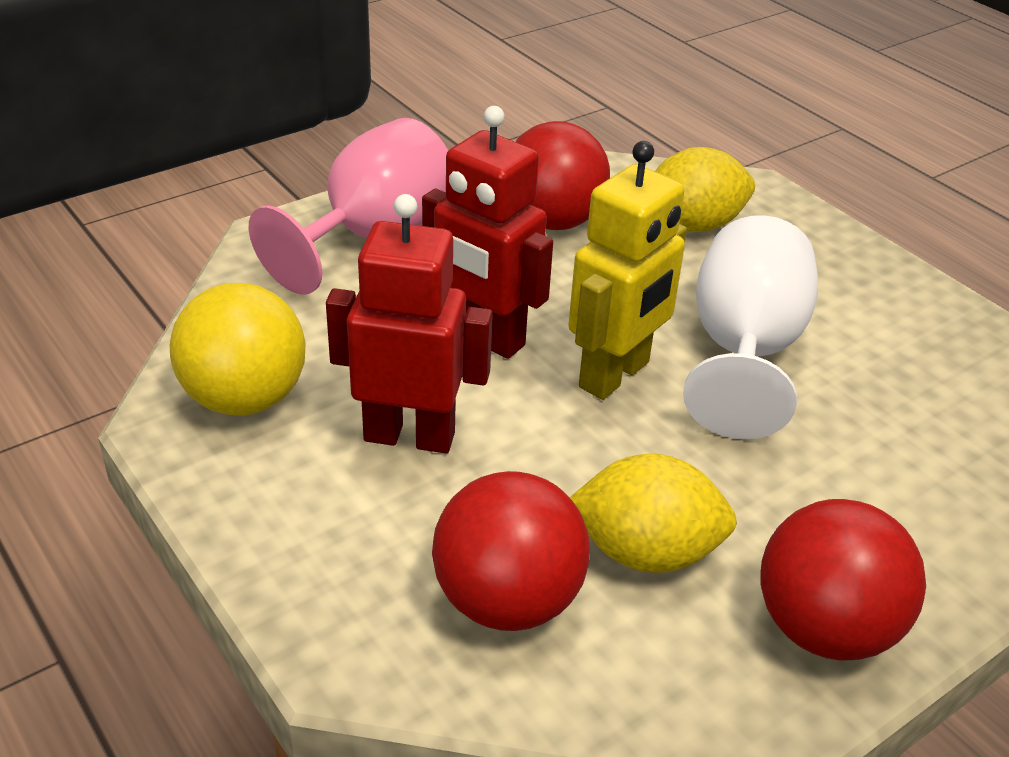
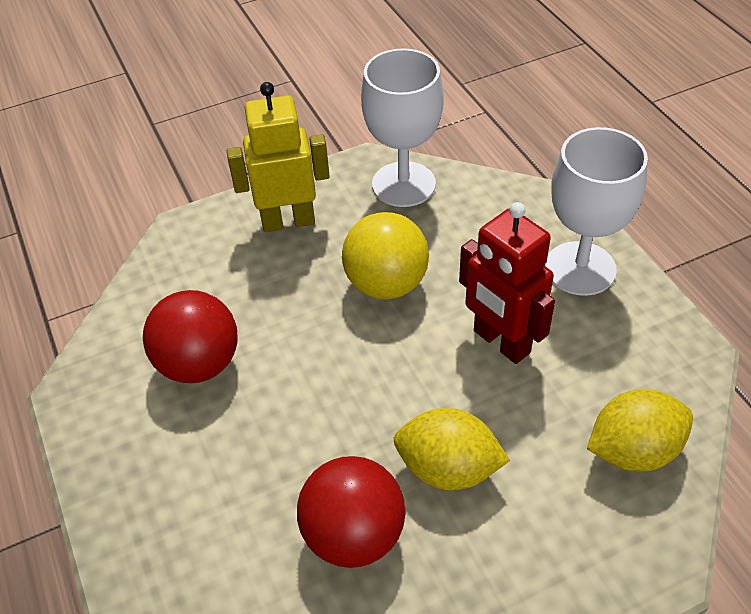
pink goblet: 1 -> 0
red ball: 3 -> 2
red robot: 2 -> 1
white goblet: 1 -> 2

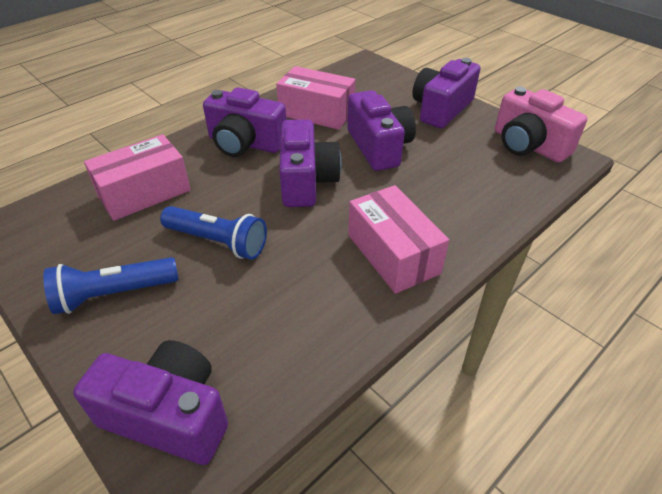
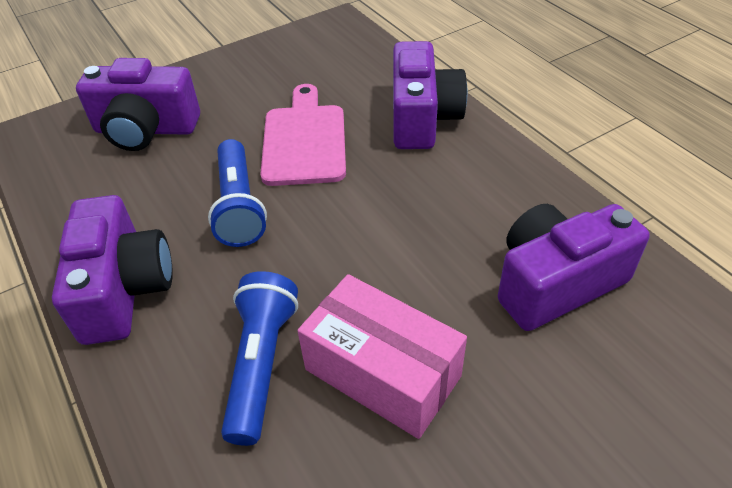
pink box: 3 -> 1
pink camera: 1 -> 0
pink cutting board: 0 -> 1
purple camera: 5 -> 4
* * *
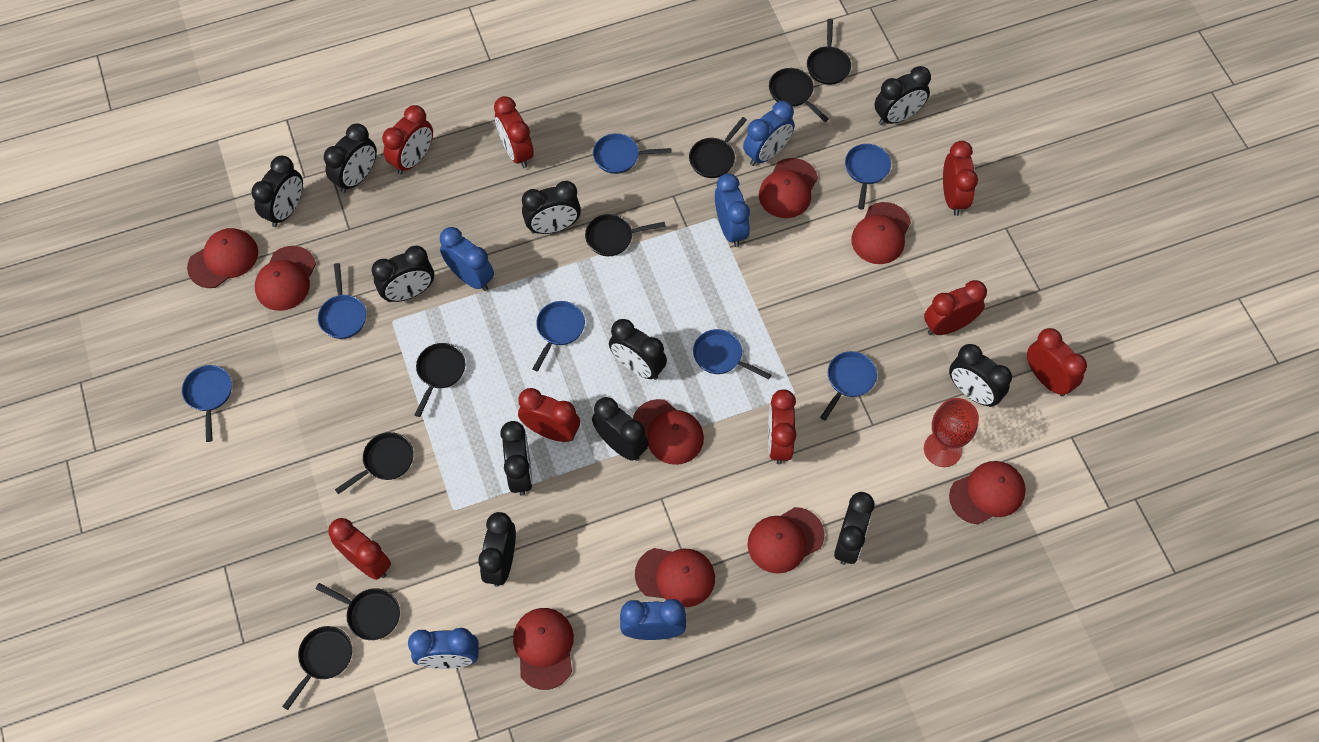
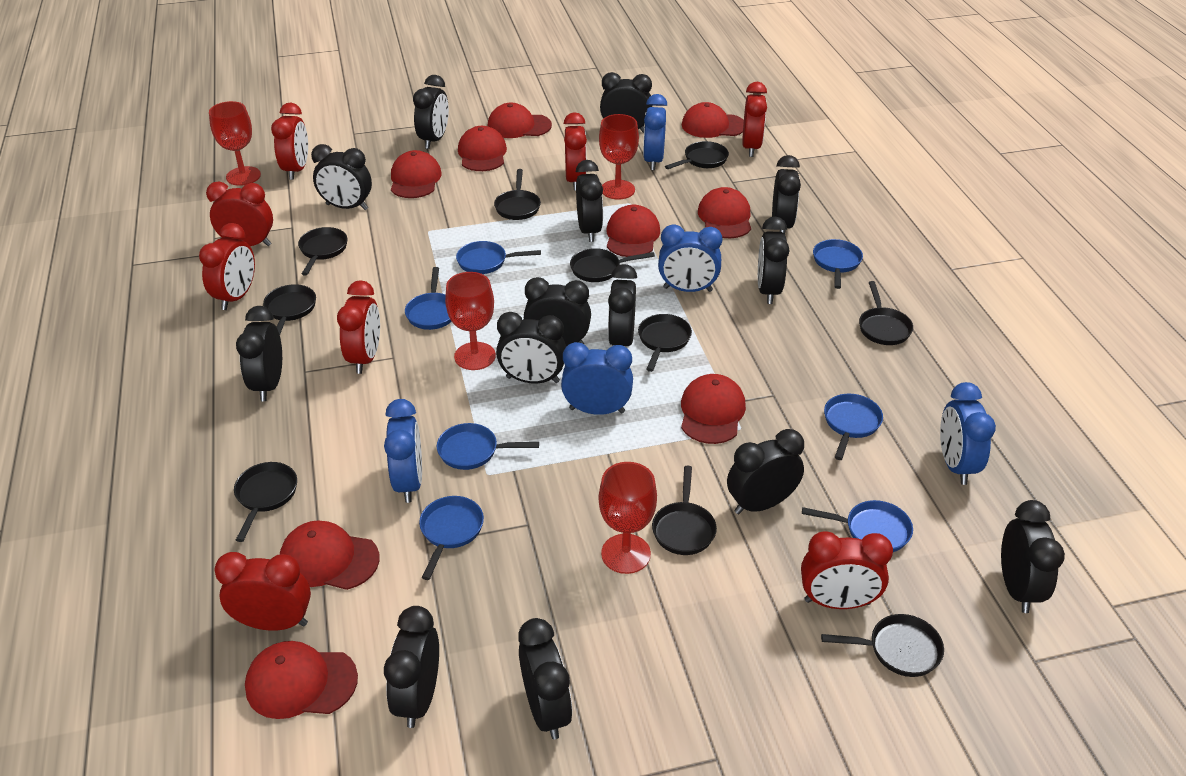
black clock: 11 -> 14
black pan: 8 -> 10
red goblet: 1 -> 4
---
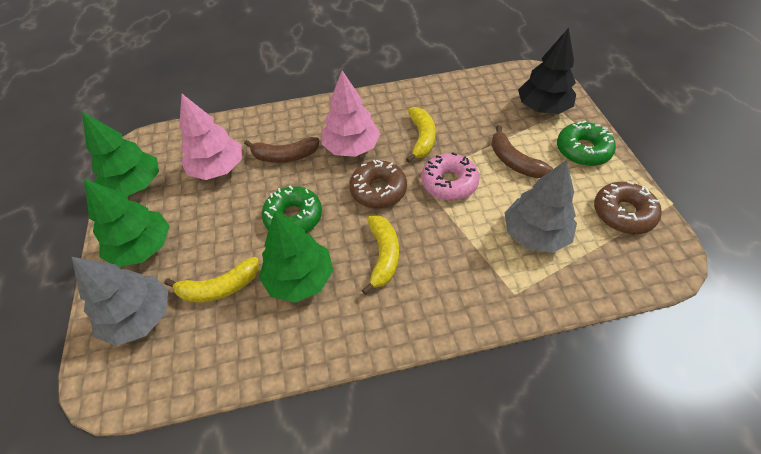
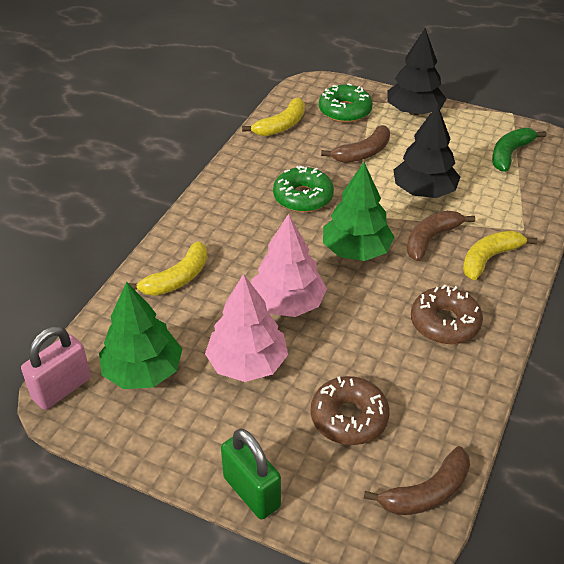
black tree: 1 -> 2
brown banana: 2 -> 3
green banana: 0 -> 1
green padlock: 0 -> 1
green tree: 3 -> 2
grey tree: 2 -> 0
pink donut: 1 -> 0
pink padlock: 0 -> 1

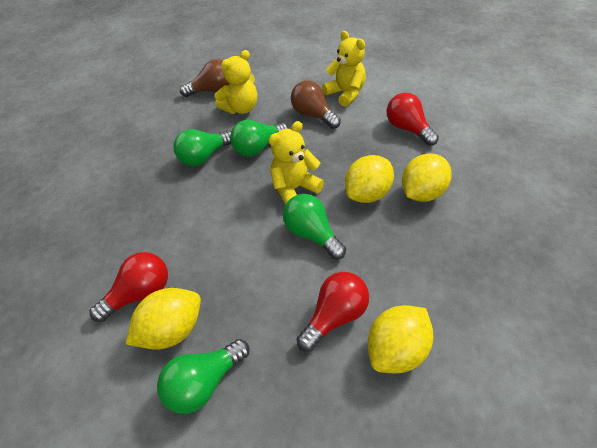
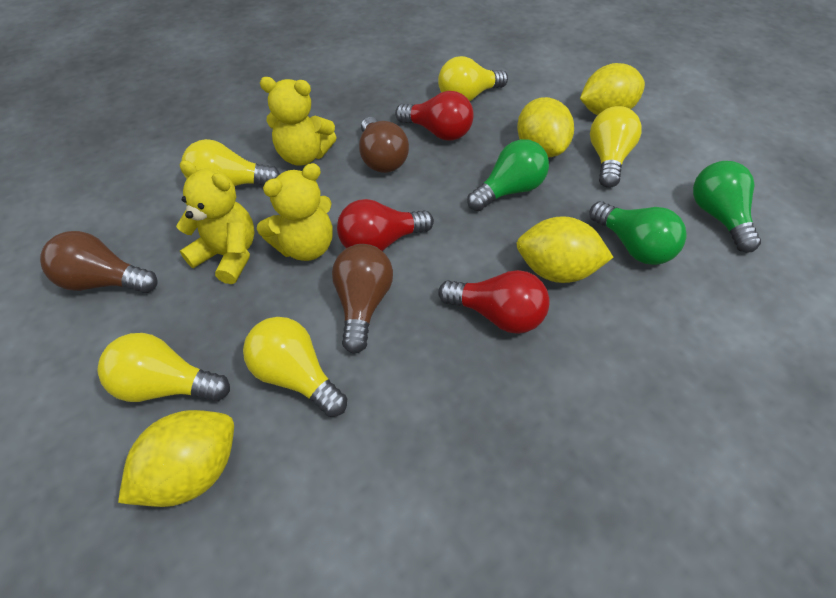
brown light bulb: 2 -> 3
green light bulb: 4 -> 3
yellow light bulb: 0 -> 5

# [Problem to work on]
For this exercise, return exactly the lines above from the line with "pink padlock: 0 -> 1" through the line with "yellow light bulb: 0 -> 5", both included. Do not copy the pictures.

# [Problem solution]
pink padlock: 0 -> 1

brown light bulb: 2 -> 3
green light bulb: 4 -> 3
yellow light bulb: 0 -> 5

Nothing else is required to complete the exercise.